== What the task requires ==
Rewrite the entries below as a numbered list, leaving out any blank lines.

-- Start of Records for processing --

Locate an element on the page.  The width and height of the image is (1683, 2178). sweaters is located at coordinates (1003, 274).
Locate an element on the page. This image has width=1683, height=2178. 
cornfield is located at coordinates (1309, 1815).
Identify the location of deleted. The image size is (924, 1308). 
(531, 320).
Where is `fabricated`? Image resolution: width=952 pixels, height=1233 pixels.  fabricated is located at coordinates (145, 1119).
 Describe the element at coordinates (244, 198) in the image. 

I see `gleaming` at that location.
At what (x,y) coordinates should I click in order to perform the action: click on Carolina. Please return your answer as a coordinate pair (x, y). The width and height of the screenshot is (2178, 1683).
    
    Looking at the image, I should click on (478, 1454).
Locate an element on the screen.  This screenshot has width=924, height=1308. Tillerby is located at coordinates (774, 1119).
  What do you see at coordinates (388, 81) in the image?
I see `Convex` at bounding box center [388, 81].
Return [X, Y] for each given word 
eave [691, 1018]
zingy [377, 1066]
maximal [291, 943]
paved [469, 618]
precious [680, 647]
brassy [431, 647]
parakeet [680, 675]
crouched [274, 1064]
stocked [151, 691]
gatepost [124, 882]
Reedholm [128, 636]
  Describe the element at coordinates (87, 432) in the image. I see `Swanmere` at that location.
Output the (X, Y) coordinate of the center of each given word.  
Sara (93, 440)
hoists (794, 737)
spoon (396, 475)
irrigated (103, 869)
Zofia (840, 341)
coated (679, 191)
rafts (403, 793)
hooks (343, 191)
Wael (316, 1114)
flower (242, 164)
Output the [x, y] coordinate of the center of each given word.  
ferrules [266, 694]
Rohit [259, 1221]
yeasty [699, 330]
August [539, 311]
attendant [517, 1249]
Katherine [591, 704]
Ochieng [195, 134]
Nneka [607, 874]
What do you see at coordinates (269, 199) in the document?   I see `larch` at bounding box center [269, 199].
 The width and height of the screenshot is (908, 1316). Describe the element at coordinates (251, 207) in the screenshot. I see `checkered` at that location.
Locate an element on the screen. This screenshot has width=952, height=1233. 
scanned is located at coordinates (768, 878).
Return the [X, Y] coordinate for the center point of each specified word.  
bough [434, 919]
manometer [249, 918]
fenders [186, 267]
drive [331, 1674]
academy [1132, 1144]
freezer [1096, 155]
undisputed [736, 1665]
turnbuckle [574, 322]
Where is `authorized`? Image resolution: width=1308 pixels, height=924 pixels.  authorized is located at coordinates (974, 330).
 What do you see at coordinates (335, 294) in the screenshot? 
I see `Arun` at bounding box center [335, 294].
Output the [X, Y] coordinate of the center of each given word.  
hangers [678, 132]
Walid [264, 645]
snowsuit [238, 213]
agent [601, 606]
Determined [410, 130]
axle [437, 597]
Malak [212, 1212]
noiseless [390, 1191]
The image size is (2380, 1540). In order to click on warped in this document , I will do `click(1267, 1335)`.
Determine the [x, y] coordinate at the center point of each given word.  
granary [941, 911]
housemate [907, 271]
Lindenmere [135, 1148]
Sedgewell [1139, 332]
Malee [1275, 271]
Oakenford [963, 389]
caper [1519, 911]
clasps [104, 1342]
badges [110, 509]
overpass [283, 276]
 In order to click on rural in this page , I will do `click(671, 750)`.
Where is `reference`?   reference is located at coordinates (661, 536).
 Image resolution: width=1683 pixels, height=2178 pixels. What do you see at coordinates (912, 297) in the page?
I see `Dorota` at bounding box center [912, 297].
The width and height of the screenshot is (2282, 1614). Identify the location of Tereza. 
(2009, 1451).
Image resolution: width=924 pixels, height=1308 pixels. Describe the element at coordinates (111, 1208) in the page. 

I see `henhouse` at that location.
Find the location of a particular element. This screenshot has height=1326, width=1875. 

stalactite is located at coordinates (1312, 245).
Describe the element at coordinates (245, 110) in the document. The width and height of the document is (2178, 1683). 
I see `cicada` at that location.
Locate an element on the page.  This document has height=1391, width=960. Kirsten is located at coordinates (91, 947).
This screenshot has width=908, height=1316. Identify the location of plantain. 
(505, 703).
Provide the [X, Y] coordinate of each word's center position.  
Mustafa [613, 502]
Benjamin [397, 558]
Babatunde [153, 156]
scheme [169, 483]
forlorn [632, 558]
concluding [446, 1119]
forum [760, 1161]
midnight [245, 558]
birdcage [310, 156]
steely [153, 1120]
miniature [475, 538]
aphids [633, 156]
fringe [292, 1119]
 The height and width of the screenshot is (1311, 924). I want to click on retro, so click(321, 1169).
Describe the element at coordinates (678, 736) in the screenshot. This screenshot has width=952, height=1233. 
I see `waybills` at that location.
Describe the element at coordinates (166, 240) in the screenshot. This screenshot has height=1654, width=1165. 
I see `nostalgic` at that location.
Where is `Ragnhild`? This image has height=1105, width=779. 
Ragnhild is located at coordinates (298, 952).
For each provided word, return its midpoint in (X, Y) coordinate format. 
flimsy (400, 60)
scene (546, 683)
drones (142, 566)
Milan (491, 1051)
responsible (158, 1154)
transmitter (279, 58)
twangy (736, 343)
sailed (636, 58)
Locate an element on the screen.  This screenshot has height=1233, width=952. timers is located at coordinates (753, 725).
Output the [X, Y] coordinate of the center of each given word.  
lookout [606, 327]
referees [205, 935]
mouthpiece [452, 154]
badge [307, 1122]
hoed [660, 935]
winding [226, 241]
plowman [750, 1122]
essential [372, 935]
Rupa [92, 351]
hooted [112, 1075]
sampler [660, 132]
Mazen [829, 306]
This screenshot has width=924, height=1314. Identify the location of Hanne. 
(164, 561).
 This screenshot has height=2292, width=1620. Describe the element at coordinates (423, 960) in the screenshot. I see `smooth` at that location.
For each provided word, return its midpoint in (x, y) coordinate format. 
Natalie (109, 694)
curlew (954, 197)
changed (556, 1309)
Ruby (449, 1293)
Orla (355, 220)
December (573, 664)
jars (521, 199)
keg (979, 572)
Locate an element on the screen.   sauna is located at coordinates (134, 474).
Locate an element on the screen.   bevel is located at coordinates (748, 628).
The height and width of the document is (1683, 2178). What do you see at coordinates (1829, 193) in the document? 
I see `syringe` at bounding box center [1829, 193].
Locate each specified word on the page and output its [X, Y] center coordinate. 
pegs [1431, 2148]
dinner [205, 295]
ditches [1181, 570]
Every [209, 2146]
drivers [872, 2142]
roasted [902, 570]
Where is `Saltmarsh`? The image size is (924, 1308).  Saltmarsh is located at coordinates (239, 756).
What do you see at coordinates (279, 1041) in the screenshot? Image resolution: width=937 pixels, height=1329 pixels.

-- End of Records for processing --

== Expected output ==
1. Locate an element on the page.  The width and height of the image is (1683, 2178). sweaters is located at coordinates (1003, 274).
2. Locate an element on the page. This image has width=1683, height=2178. 
3. cornfield is located at coordinates (1309, 1815).
4. Identify the location of deleted. The image size is (924, 1308). 
5. (531, 320).
6. Where is `fabricated`? Image resolution: width=952 pixels, height=1233 pixels.  fabricated is located at coordinates (145, 1119).
7.  Describe the element at coordinates (244, 198) in the image. 
8. I see `gleaming` at that location.
9. At what (x,y) coordinates should I click in order to perform the action: click on Carolina. Please return your answer as a coordinate pair (x, y). The width and height of the screenshot is (2178, 1683).
10.     Looking at the image, I should click on (478, 1454).
11. Locate an element on the screen.  This screenshot has width=924, height=1308. Tillerby is located at coordinates (774, 1119).
12.   What do you see at coordinates (388, 81) in the image?
13. I see `Convex` at bounding box center [388, 81].
14. Return [X, Y] for each given word 
15. eave [691, 1018]
16. zingy [377, 1066]
17. maximal [291, 943]
18. paved [469, 618]
19. precious [680, 647]
20. brassy [431, 647]
21. parakeet [680, 675]
22. crouched [274, 1064]
23. stocked [151, 691]
24. gatepost [124, 882]
25. Reedholm [128, 636]
26.   Describe the element at coordinates (87, 432) in the image. I see `Swanmere` at that location.
27. Output the (X, Y) coordinate of the center of each given word.  
28. Sara (93, 440)
29. hoists (794, 737)
30. spoon (396, 475)
31. irrigated (103, 869)
32. Zofia (840, 341)
33. coated (679, 191)
34. rafts (403, 793)
35. hooks (343, 191)
36. Wael (316, 1114)
37. flower (242, 164)
38. Output the [x, y] coordinate of the center of each given word.  
39. ferrules [266, 694]
40. Rohit [259, 1221]
41. yeasty [699, 330]
42. August [539, 311]
43. attendant [517, 1249]
44. Katherine [591, 704]
45. Ochieng [195, 134]
46. Nneka [607, 874]
47. What do you see at coordinates (269, 199) in the document?   I see `larch` at bounding box center [269, 199].
48.  The width and height of the screenshot is (908, 1316). Describe the element at coordinates (251, 207) in the screenshot. I see `checkered` at that location.
49. Locate an element on the screen. This screenshot has width=952, height=1233. 
50. scanned is located at coordinates (768, 878).
51. Return the [X, Y] coordinate for the center point of each specified word.  
52. bough [434, 919]
53. manometer [249, 918]
54. fenders [186, 267]
55. drive [331, 1674]
56. academy [1132, 1144]
57. freezer [1096, 155]
58. undisputed [736, 1665]
59. turnbuckle [574, 322]
60. Where is `authorized`? Image resolution: width=1308 pixels, height=924 pixels.  authorized is located at coordinates (974, 330).
61.  What do you see at coordinates (335, 294) in the screenshot? 
62. I see `Arun` at bounding box center [335, 294].
63. Output the [X, Y] coordinate of the center of each given word.  
64. hangers [678, 132]
65. Walid [264, 645]
66. snowsuit [238, 213]
67. agent [601, 606]
68. Determined [410, 130]
69. axle [437, 597]
70. Malak [212, 1212]
71. noiseless [390, 1191]
72. The image size is (2380, 1540). In order to click on warped in this document , I will do `click(1267, 1335)`.
73. Determine the [x, y] coordinate at the center point of each given word.  
74. granary [941, 911]
75. housemate [907, 271]
76. Lindenmere [135, 1148]
77. Sedgewell [1139, 332]
78. Malee [1275, 271]
79. Oakenford [963, 389]
80. caper [1519, 911]
81. clasps [104, 1342]
82. badges [110, 509]
83. overpass [283, 276]
84.  In order to click on rural in this page , I will do `click(671, 750)`.
85. Where is `reference`?   reference is located at coordinates (661, 536).
86.  Image resolution: width=1683 pixels, height=2178 pixels. What do you see at coordinates (912, 297) in the page?
87. I see `Dorota` at bounding box center [912, 297].
88. The width and height of the screenshot is (2282, 1614). Identify the location of Tereza. 
89. (2009, 1451).
90. Image resolution: width=924 pixels, height=1308 pixels. Describe the element at coordinates (111, 1208) in the page. 
91. I see `henhouse` at that location.
92. Find the location of a particular element. This screenshot has height=1326, width=1875. 
93. stalactite is located at coordinates (1312, 245).
94. Describe the element at coordinates (245, 110) in the document. The width and height of the document is (2178, 1683). 
95. I see `cicada` at that location.
96. Locate an element on the page.  This document has height=1391, width=960. Kirsten is located at coordinates (91, 947).
97. This screenshot has width=908, height=1316. Identify the location of plantain. 
98. (505, 703).
99. Provide the [X, Y] coordinate of each word's center position.  
100. Mustafa [613, 502]
101. Benjamin [397, 558]
102. Babatunde [153, 156]
103. scheme [169, 483]
104. forlorn [632, 558]
105. concluding [446, 1119]
106. forum [760, 1161]
107. midnight [245, 558]
108. birdcage [310, 156]
109. steely [153, 1120]
110. miniature [475, 538]
111. aphids [633, 156]
112. fringe [292, 1119]
113.  The height and width of the screenshot is (1311, 924). I want to click on retro, so click(321, 1169).
114. Describe the element at coordinates (678, 736) in the screenshot. This screenshot has width=952, height=1233. 
115. I see `waybills` at that location.
116. Describe the element at coordinates (166, 240) in the screenshot. This screenshot has height=1654, width=1165. 
117. I see `nostalgic` at that location.
118. Where is `Ragnhild`? This image has height=1105, width=779. 
119. Ragnhild is located at coordinates (298, 952).
120. For each provided word, return its midpoint in (X, Y) coordinate format. 
121. flimsy (400, 60)
122. scene (546, 683)
123. drones (142, 566)
124. Milan (491, 1051)
125. responsible (158, 1154)
126. transmitter (279, 58)
127. twangy (736, 343)
128. sailed (636, 58)
129. Locate an element on the screen.  This screenshot has height=1233, width=952. timers is located at coordinates (753, 725).
130. Output the [X, Y] coordinate of the center of each given word.  
131. lookout [606, 327]
132. referees [205, 935]
133. mouthpiece [452, 154]
134. badge [307, 1122]
135. hoed [660, 935]
136. winding [226, 241]
137. plowman [750, 1122]
138. essential [372, 935]
139. Rupa [92, 351]
140. hooted [112, 1075]
141. sampler [660, 132]
142. Mazen [829, 306]
143. This screenshot has width=924, height=1314. Identify the location of Hanne. 
144. (164, 561).
145.  This screenshot has height=2292, width=1620. Describe the element at coordinates (423, 960) in the screenshot. I see `smooth` at that location.
146. For each provided word, return its midpoint in (x, y) coordinate format. 
147. Natalie (109, 694)
148. curlew (954, 197)
149. changed (556, 1309)
150. Ruby (449, 1293)
151. Orla (355, 220)
152. December (573, 664)
153. jars (521, 199)
154. keg (979, 572)
155. Locate an element on the screen.   sauna is located at coordinates (134, 474).
156. Locate an element on the screen.   bevel is located at coordinates (748, 628).
157. The height and width of the document is (1683, 2178). What do you see at coordinates (1829, 193) in the document? 
158. I see `syringe` at bounding box center [1829, 193].
159. Locate each specified word on the page and output its [X, Y] center coordinate. 
160. pegs [1431, 2148]
161. dinner [205, 295]
162. ditches [1181, 570]
163. Every [209, 2146]
164. drivers [872, 2142]
165. roasted [902, 570]
166. Where is `Saltmarsh`? The image size is (924, 1308).  Saltmarsh is located at coordinates (239, 756).
167. What do you see at coordinates (279, 1041) in the screenshot? Image resolution: width=937 pixels, height=1329 pixels.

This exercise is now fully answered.